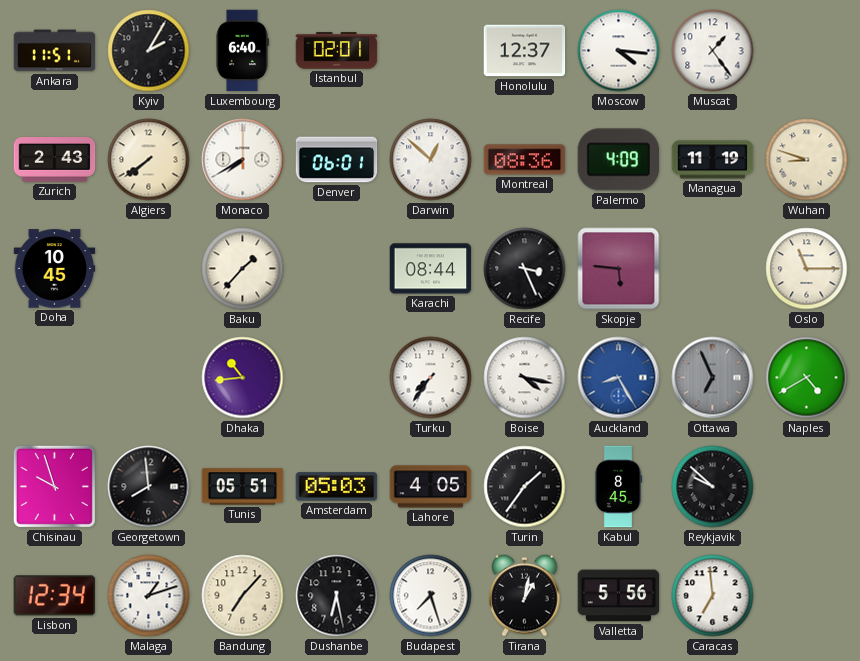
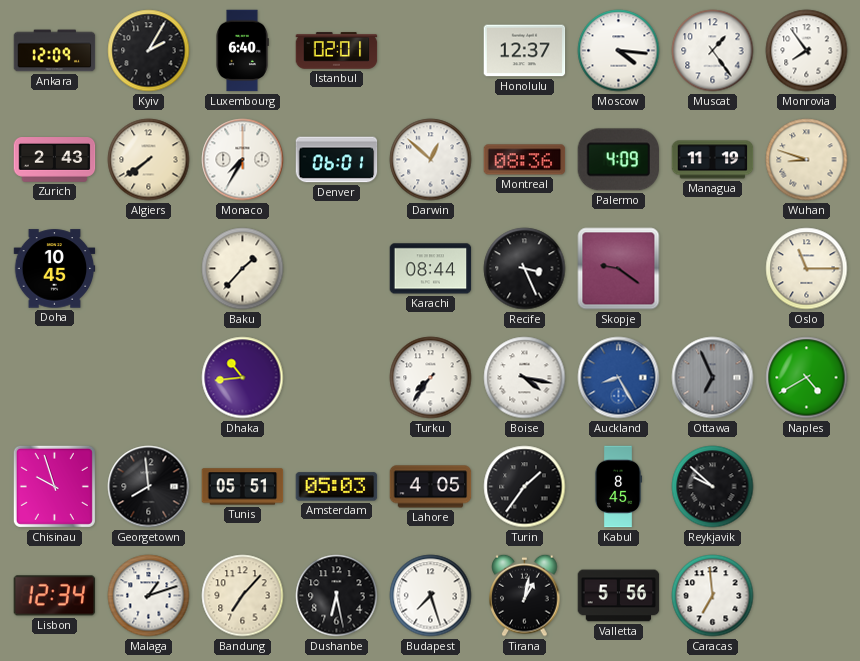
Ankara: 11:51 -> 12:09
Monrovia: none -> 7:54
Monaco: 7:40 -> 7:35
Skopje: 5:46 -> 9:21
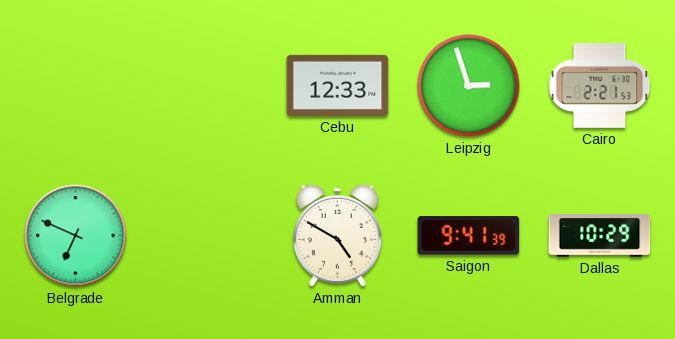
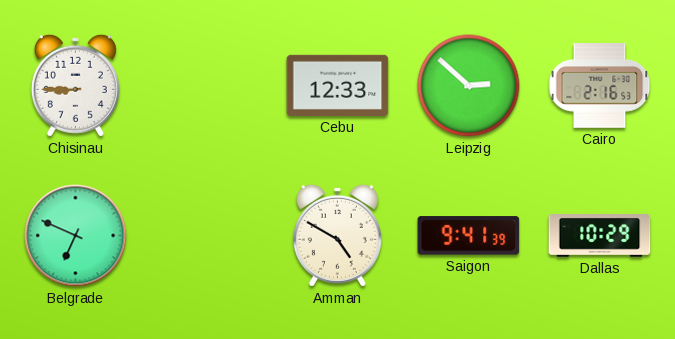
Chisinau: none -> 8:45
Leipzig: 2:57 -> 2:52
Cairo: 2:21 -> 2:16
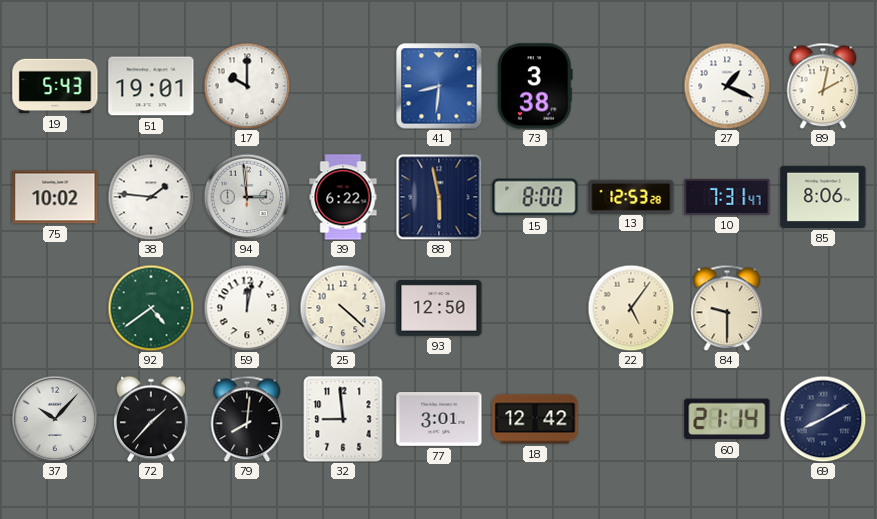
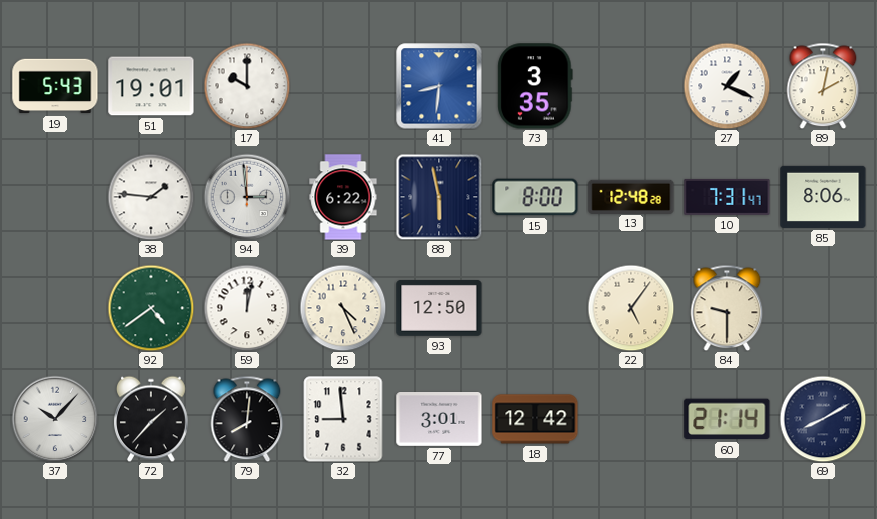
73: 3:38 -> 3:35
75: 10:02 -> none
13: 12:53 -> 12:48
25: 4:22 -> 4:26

··········

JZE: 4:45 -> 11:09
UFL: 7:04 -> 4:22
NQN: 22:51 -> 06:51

··········

What to do -
Rewrite the items that begin at the line containing "Ankara: 11:51 -> 12:09" and end after the line containing "25: 4:22 -> 4:26", changing "none" to "blank" and leaving everything else as it is. Leave out the pictures.

Reply to the task -
Ankara: 11:51 -> 12:09
Monrovia: blank -> 7:54
Monaco: 7:40 -> 7:35
Skopje: 5:46 -> 9:21
Chisinau: blank -> 8:45
Leipzig: 2:57 -> 2:52
Cairo: 2:21 -> 2:16
73: 3:38 -> 3:35
75: 10:02 -> blank
13: 12:53 -> 12:48
25: 4:22 -> 4:26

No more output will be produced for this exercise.